— How to complete this task —
Nothing but an exact copy of the data should be given.

▶

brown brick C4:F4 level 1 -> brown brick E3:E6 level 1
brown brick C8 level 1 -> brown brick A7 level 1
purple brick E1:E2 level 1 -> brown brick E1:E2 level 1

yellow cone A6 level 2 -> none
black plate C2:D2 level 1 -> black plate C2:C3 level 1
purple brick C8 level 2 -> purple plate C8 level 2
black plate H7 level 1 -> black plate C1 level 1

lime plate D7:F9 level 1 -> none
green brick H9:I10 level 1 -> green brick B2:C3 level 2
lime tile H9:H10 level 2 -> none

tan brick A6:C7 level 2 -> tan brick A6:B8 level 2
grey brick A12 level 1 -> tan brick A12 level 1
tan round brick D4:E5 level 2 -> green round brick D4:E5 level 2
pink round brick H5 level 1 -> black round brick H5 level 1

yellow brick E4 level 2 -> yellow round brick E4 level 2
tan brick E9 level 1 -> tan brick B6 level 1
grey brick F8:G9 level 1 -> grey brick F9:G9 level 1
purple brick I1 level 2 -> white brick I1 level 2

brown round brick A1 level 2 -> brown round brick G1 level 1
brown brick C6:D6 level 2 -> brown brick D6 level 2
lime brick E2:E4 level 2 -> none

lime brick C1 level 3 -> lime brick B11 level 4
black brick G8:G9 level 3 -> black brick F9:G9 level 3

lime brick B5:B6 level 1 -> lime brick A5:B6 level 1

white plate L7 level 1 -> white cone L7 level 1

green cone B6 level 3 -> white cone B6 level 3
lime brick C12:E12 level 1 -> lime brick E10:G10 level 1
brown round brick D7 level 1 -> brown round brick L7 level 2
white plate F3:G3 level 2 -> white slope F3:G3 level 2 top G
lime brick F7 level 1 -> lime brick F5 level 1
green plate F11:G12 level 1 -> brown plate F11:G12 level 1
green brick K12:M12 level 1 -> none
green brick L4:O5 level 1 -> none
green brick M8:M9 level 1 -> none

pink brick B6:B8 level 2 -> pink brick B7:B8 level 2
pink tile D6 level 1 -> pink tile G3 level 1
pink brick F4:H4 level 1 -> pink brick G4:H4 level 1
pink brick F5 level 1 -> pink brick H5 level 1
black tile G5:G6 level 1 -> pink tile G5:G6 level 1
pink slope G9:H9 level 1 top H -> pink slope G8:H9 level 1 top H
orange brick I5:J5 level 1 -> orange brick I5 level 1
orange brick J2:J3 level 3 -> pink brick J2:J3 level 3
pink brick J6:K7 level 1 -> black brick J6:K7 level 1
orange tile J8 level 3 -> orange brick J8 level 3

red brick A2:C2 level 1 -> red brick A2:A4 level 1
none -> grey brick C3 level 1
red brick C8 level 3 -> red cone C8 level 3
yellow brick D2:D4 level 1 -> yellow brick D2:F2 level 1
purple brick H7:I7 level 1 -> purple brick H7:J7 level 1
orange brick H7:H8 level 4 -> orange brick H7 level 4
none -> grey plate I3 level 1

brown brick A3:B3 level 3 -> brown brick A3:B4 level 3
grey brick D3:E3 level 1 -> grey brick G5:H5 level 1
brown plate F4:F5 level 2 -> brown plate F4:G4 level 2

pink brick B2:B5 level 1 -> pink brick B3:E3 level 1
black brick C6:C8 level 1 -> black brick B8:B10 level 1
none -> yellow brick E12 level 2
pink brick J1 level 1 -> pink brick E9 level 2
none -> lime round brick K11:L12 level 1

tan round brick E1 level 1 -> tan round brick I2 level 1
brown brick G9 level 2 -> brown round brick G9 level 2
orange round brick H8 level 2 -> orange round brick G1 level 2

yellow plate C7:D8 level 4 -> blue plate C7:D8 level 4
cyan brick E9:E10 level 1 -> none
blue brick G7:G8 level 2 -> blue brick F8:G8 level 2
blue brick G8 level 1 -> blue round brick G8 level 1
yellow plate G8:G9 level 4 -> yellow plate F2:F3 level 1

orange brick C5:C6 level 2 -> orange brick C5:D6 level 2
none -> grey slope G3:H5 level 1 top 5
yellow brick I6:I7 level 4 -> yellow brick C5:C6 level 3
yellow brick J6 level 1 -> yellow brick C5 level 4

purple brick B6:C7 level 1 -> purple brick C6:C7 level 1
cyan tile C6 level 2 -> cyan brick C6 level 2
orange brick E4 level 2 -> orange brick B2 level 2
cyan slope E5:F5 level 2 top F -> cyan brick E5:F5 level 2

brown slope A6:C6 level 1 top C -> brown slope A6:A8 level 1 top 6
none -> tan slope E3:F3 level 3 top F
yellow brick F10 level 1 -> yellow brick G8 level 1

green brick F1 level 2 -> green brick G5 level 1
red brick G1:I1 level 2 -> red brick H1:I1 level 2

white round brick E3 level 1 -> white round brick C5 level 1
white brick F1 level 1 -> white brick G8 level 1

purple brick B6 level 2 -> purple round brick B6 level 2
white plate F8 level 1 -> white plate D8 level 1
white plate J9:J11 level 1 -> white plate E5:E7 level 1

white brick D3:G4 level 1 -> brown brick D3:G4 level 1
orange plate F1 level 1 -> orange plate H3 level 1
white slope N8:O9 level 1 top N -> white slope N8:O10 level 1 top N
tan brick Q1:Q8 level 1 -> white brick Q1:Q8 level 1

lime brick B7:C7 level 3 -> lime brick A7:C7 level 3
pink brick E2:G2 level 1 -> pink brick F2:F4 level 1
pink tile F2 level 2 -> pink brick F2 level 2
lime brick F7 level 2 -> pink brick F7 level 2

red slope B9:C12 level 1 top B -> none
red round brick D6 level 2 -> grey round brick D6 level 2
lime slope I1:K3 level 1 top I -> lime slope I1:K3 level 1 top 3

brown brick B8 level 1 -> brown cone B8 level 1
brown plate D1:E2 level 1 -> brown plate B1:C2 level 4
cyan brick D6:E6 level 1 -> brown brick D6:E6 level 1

◀

— Exercise solution —
brown brick C4:F4 level 1 -> brown brick E3:E6 level 1
brown brick C8 level 1 -> brown brick A7 level 1
purple brick E1:E2 level 1 -> brown brick E1:E2 level 1

yellow cone A6 level 2 -> none
black plate C2:D2 level 1 -> black plate C2:C3 level 1
purple brick C8 level 2 -> purple plate C8 level 2
black plate H7 level 1 -> black plate C1 level 1

lime plate D7:F9 level 1 -> none
green brick H9:I10 level 1 -> green brick B2:C3 level 2
lime tile H9:H10 level 2 -> none

tan brick A6:C7 level 2 -> tan brick A6:B8 level 2
grey brick A12 level 1 -> tan brick A12 level 1
tan round brick D4:E5 level 2 -> green round brick D4:E5 level 2
pink round brick H5 level 1 -> black round brick H5 level 1

yellow brick E4 level 2 -> yellow round brick E4 level 2
tan brick E9 level 1 -> tan brick B6 level 1
grey brick F8:G9 level 1 -> grey brick F9:G9 level 1
purple brick I1 level 2 -> white brick I1 level 2

brown round brick A1 level 2 -> brown round brick G1 level 1
brown brick C6:D6 level 2 -> brown brick D6 level 2
lime brick E2:E4 level 2 -> none

lime brick C1 level 3 -> lime brick B11 level 4
black brick G8:G9 level 3 -> black brick F9:G9 level 3

lime brick B5:B6 level 1 -> lime brick A5:B6 level 1

white plate L7 level 1 -> white cone L7 level 1

green cone B6 level 3 -> white cone B6 level 3
lime brick C12:E12 level 1 -> lime brick E10:G10 level 1
brown round brick D7 level 1 -> brown round brick L7 level 2
white plate F3:G3 level 2 -> white slope F3:G3 level 2 top G
lime brick F7 level 1 -> lime brick F5 level 1
green plate F11:G12 level 1 -> brown plate F11:G12 level 1
green brick K12:M12 level 1 -> none
green brick L4:O5 level 1 -> none
green brick M8:M9 level 1 -> none

pink brick B6:B8 level 2 -> pink brick B7:B8 level 2
pink tile D6 level 1 -> pink tile G3 level 1
pink brick F4:H4 level 1 -> pink brick G4:H4 level 1
pink brick F5 level 1 -> pink brick H5 level 1
black tile G5:G6 level 1 -> pink tile G5:G6 level 1
pink slope G9:H9 level 1 top H -> pink slope G8:H9 level 1 top H
orange brick I5:J5 level 1 -> orange brick I5 level 1
orange brick J2:J3 level 3 -> pink brick J2:J3 level 3
pink brick J6:K7 level 1 -> black brick J6:K7 level 1
orange tile J8 level 3 -> orange brick J8 level 3

red brick A2:C2 level 1 -> red brick A2:A4 level 1
none -> grey brick C3 level 1
red brick C8 level 3 -> red cone C8 level 3
yellow brick D2:D4 level 1 -> yellow brick D2:F2 level 1
purple brick H7:I7 level 1 -> purple brick H7:J7 level 1
orange brick H7:H8 level 4 -> orange brick H7 level 4
none -> grey plate I3 level 1

brown brick A3:B3 level 3 -> brown brick A3:B4 level 3
grey brick D3:E3 level 1 -> grey brick G5:H5 level 1
brown plate F4:F5 level 2 -> brown plate F4:G4 level 2

pink brick B2:B5 level 1 -> pink brick B3:E3 level 1
black brick C6:C8 level 1 -> black brick B8:B10 level 1
none -> yellow brick E12 level 2
pink brick J1 level 1 -> pink brick E9 level 2
none -> lime round brick K11:L12 level 1

tan round brick E1 level 1 -> tan round brick I2 level 1
brown brick G9 level 2 -> brown round brick G9 level 2
orange round brick H8 level 2 -> orange round brick G1 level 2

yellow plate C7:D8 level 4 -> blue plate C7:D8 level 4
cyan brick E9:E10 level 1 -> none
blue brick G7:G8 level 2 -> blue brick F8:G8 level 2
blue brick G8 level 1 -> blue round brick G8 level 1
yellow plate G8:G9 level 4 -> yellow plate F2:F3 level 1

orange brick C5:C6 level 2 -> orange brick C5:D6 level 2
none -> grey slope G3:H5 level 1 top 5
yellow brick I6:I7 level 4 -> yellow brick C5:C6 level 3
yellow brick J6 level 1 -> yellow brick C5 level 4

purple brick B6:C7 level 1 -> purple brick C6:C7 level 1
cyan tile C6 level 2 -> cyan brick C6 level 2
orange brick E4 level 2 -> orange brick B2 level 2
cyan slope E5:F5 level 2 top F -> cyan brick E5:F5 level 2

brown slope A6:C6 level 1 top C -> brown slope A6:A8 level 1 top 6
none -> tan slope E3:F3 level 3 top F
yellow brick F10 level 1 -> yellow brick G8 level 1

green brick F1 level 2 -> green brick G5 level 1
red brick G1:I1 level 2 -> red brick H1:I1 level 2

white round brick E3 level 1 -> white round brick C5 level 1
white brick F1 level 1 -> white brick G8 level 1

purple brick B6 level 2 -> purple round brick B6 level 2
white plate F8 level 1 -> white plate D8 level 1
white plate J9:J11 level 1 -> white plate E5:E7 level 1

white brick D3:G4 level 1 -> brown brick D3:G4 level 1
orange plate F1 level 1 -> orange plate H3 level 1
white slope N8:O9 level 1 top N -> white slope N8:O10 level 1 top N
tan brick Q1:Q8 level 1 -> white brick Q1:Q8 level 1

lime brick B7:C7 level 3 -> lime brick A7:C7 level 3
pink brick E2:G2 level 1 -> pink brick F2:F4 level 1
pink tile F2 level 2 -> pink brick F2 level 2
lime brick F7 level 2 -> pink brick F7 level 2

red slope B9:C12 level 1 top B -> none
red round brick D6 level 2 -> grey round brick D6 level 2
lime slope I1:K3 level 1 top I -> lime slope I1:K3 level 1 top 3

brown brick B8 level 1 -> brown cone B8 level 1
brown plate D1:E2 level 1 -> brown plate B1:C2 level 4
cyan brick D6:E6 level 1 -> brown brick D6:E6 level 1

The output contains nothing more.